§ **Required work**
Search the records for lines with the word "white" and copy each match.

§ **Object matching data**

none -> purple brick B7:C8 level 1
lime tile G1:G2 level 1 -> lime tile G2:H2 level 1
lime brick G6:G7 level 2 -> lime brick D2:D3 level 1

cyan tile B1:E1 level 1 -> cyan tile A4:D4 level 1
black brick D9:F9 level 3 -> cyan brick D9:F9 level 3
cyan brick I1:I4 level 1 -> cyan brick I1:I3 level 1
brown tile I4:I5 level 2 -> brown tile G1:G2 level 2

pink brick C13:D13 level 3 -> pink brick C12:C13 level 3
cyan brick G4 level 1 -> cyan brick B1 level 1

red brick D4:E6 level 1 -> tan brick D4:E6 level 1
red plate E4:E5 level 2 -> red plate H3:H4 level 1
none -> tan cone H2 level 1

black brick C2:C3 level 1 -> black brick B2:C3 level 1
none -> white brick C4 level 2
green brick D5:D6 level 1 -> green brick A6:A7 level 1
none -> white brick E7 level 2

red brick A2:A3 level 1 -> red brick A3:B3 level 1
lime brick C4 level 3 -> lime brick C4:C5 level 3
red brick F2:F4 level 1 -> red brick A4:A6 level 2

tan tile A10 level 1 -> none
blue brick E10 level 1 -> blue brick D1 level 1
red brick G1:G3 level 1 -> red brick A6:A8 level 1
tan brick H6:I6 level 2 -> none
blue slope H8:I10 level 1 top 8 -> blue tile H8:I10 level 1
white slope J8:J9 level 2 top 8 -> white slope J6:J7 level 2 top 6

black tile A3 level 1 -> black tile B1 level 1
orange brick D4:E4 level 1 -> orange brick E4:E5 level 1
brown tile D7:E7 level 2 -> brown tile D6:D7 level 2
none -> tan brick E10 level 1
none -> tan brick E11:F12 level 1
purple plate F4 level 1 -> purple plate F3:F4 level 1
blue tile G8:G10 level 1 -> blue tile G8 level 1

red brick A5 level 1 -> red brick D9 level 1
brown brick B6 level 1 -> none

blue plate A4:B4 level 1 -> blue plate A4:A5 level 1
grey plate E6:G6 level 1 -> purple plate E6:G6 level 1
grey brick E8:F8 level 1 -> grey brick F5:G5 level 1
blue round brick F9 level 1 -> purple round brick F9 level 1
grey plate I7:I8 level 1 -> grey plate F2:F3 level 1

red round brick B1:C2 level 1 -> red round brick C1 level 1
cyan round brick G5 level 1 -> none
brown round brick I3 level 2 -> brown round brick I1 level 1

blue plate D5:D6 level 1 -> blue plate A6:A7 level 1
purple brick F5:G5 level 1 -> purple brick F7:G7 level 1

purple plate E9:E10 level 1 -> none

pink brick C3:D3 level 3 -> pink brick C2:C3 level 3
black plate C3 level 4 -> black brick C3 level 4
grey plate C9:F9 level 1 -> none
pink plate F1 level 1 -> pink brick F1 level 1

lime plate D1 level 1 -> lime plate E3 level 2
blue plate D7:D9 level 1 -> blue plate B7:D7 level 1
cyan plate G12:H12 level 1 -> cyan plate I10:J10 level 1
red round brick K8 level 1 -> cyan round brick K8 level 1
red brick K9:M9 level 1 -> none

§ **Solution below**
none -> white brick C4 level 2
none -> white brick E7 level 2
white slope J8:J9 level 2 top 8 -> white slope J6:J7 level 2 top 6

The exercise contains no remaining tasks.